* [EXERCISE BRIEF]:
Return the full listing character for character, without its pictures.

++++++++

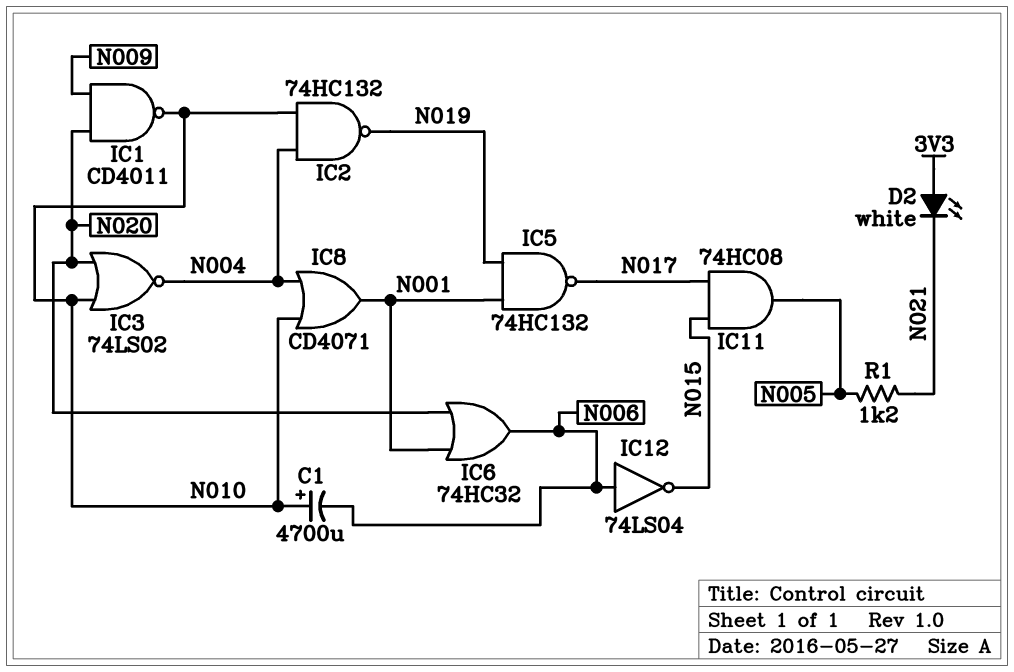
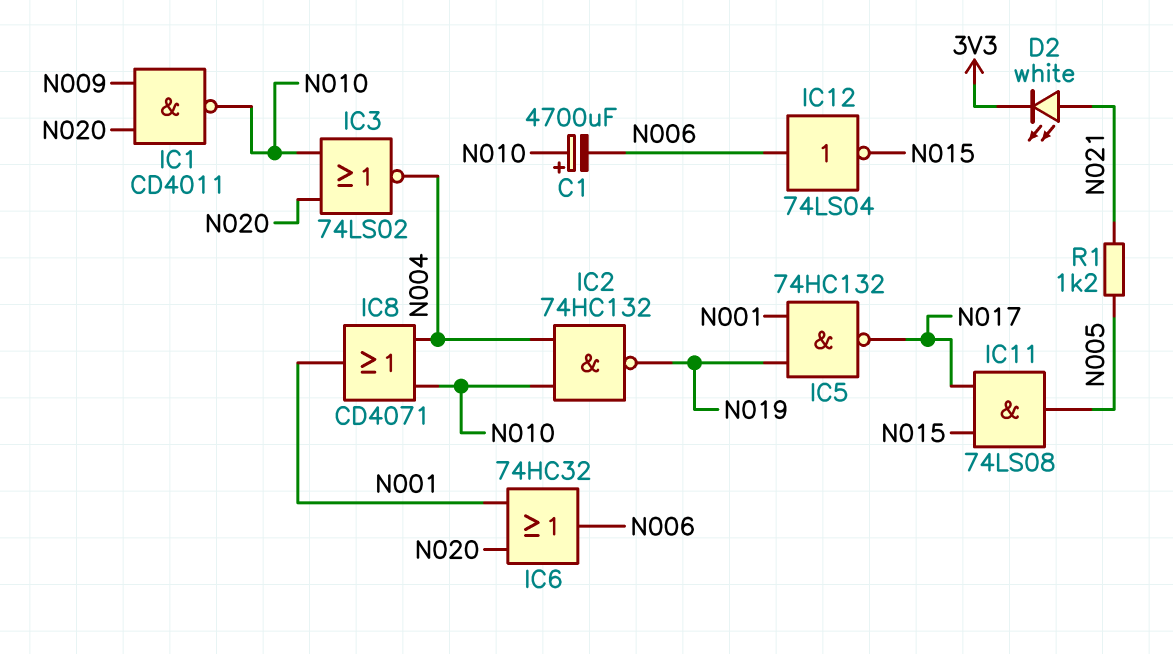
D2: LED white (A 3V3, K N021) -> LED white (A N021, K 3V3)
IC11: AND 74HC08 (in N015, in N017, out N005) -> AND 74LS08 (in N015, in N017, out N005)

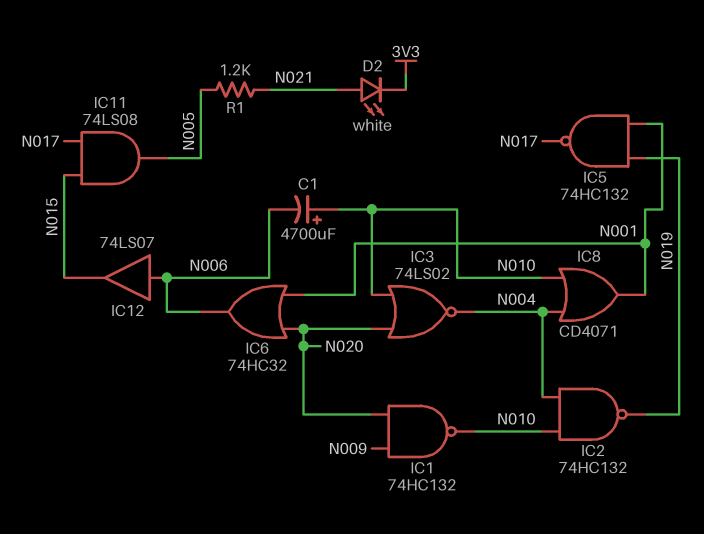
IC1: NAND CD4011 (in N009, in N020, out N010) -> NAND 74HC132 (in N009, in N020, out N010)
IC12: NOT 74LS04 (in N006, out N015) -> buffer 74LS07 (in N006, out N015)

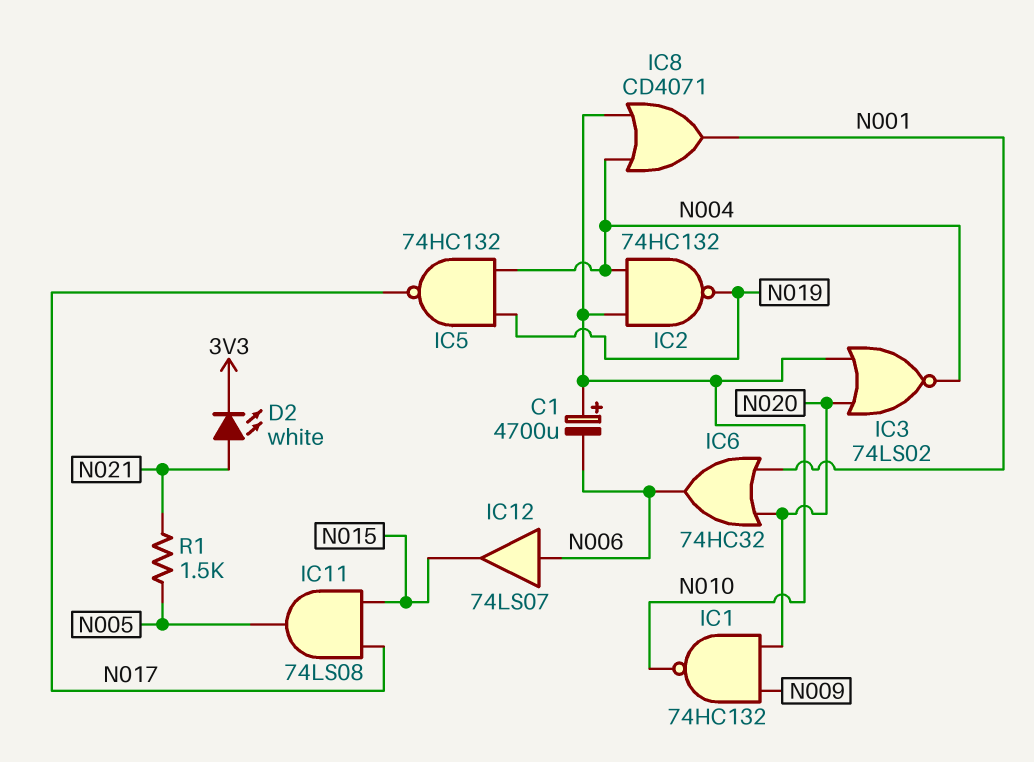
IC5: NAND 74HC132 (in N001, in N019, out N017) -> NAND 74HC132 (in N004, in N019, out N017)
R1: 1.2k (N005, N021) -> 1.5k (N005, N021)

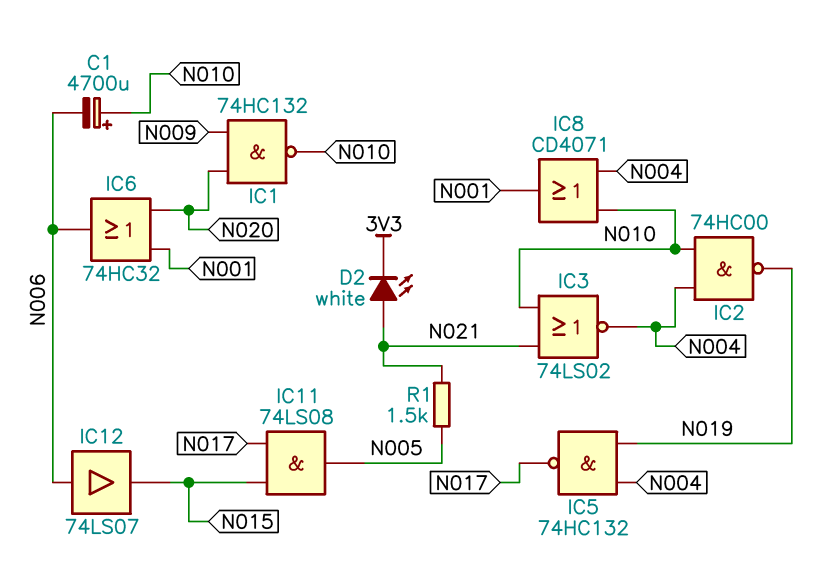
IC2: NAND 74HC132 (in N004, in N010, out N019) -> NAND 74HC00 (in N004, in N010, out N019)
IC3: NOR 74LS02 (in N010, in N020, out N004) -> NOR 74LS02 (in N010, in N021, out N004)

++++++++

* [YOUR RESPONSE]:
D2: LED white (A 3V3, K N021) -> LED white (A N021, K 3V3)
IC11: AND 74HC08 (in N015, in N017, out N005) -> AND 74LS08 (in N015, in N017, out N005)

IC1: NAND CD4011 (in N009, in N020, out N010) -> NAND 74HC132 (in N009, in N020, out N010)
IC12: NOT 74LS04 (in N006, out N015) -> buffer 74LS07 (in N006, out N015)

IC5: NAND 74HC132 (in N001, in N019, out N017) -> NAND 74HC132 (in N004, in N019, out N017)
R1: 1.2k (N005, N021) -> 1.5k (N005, N021)

IC2: NAND 74HC132 (in N004, in N010, out N019) -> NAND 74HC00 (in N004, in N010, out N019)
IC3: NOR 74LS02 (in N010, in N020, out N004) -> NOR 74LS02 (in N010, in N021, out N004)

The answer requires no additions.